Exercise requirements:
Copy nothing before the line containing "U132: NOT 74LS04". Reproduce that line and all that follow, exactly, through the end of the records.

Change detection outputs:
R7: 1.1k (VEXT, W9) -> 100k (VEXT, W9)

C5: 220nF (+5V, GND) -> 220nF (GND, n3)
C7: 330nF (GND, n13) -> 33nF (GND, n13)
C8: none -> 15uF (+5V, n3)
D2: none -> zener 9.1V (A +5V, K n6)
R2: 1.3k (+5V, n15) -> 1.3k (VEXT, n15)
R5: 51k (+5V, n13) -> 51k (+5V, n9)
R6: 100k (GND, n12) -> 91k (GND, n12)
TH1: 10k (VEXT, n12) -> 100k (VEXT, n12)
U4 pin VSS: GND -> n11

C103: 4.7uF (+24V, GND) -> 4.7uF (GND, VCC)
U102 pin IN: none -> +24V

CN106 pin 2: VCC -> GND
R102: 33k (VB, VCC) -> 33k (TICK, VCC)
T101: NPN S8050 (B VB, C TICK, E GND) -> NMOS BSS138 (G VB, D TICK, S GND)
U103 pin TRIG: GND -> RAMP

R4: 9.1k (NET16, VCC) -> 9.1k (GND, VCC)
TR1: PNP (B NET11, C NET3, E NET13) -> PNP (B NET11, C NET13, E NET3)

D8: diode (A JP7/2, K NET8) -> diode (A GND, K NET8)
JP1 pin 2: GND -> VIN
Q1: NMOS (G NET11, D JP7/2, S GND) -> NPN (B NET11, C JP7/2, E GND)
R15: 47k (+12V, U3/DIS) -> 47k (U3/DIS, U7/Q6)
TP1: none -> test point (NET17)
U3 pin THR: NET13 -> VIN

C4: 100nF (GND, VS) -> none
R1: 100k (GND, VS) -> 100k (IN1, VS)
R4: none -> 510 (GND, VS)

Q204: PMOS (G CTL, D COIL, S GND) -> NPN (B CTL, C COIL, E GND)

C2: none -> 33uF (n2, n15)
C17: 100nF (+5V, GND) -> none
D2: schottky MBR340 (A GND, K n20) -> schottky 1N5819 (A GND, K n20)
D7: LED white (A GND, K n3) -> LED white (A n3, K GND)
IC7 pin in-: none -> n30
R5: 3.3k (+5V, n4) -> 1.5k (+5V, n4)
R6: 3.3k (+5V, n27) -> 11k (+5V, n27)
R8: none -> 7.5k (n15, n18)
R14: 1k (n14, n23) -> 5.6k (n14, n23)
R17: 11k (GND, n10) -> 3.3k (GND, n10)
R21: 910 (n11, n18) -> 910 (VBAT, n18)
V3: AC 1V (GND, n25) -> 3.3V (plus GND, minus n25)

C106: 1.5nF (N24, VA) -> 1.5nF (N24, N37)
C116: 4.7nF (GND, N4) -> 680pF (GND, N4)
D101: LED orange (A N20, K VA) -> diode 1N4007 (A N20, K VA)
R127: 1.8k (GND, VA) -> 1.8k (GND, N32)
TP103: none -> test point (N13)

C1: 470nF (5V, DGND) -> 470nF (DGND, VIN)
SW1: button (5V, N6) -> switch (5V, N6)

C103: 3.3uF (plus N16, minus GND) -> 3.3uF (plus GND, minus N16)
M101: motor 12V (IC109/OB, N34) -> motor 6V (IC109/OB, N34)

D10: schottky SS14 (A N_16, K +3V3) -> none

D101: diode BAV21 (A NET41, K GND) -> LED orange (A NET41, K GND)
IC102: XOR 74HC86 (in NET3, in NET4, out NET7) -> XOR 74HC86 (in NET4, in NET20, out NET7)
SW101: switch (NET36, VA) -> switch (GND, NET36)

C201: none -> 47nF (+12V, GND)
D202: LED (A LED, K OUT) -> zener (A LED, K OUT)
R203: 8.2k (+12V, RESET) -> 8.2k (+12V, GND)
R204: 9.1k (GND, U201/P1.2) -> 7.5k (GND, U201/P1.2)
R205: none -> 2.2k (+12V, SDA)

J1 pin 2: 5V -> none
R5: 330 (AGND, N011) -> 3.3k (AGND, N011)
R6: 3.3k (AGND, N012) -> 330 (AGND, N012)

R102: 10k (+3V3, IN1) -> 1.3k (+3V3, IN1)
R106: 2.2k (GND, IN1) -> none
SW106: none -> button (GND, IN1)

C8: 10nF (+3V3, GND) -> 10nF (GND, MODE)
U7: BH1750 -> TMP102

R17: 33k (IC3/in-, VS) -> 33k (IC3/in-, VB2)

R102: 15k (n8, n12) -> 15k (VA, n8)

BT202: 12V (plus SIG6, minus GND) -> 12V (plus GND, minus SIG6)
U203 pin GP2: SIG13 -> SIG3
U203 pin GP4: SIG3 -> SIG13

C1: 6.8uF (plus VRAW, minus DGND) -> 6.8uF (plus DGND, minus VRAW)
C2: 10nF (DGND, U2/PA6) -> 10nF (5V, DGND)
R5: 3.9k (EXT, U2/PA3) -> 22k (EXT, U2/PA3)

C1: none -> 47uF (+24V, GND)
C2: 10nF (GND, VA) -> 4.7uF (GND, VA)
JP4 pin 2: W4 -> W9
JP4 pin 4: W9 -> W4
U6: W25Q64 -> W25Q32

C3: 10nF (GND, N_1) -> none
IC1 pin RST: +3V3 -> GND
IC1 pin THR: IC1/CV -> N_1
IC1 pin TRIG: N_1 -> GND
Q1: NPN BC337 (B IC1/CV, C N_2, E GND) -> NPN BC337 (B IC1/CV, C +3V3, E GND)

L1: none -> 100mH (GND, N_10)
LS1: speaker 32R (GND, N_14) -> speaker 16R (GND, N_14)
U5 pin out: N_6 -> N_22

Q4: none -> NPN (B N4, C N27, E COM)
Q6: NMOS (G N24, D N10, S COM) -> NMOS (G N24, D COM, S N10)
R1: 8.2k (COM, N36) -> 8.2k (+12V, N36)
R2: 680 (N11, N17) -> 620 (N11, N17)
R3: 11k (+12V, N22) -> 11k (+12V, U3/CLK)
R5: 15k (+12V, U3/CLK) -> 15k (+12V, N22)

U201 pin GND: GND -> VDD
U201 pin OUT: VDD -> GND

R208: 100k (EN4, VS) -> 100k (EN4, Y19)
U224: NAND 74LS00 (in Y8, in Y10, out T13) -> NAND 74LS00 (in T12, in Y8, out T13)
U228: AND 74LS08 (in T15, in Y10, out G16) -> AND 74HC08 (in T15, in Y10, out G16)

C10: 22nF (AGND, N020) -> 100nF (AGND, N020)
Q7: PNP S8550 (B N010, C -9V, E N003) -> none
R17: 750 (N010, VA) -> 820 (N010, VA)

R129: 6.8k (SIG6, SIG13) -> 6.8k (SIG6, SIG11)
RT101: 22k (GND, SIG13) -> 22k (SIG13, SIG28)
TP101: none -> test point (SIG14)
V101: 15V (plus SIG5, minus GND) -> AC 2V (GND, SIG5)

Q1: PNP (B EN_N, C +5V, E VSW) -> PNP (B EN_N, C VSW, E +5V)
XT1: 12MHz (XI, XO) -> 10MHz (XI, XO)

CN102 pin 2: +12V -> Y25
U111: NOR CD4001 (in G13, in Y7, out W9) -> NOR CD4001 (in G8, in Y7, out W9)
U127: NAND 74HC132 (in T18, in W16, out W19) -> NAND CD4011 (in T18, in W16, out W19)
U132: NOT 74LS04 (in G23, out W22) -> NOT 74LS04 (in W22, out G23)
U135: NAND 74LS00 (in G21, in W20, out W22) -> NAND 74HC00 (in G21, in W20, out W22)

Output for this exercise:
U132: NOT 74LS04 (in G23, out W22) -> NOT 74LS04 (in W22, out G23)
U135: NAND 74LS00 (in G21, in W20, out W22) -> NAND 74HC00 (in G21, in W20, out W22)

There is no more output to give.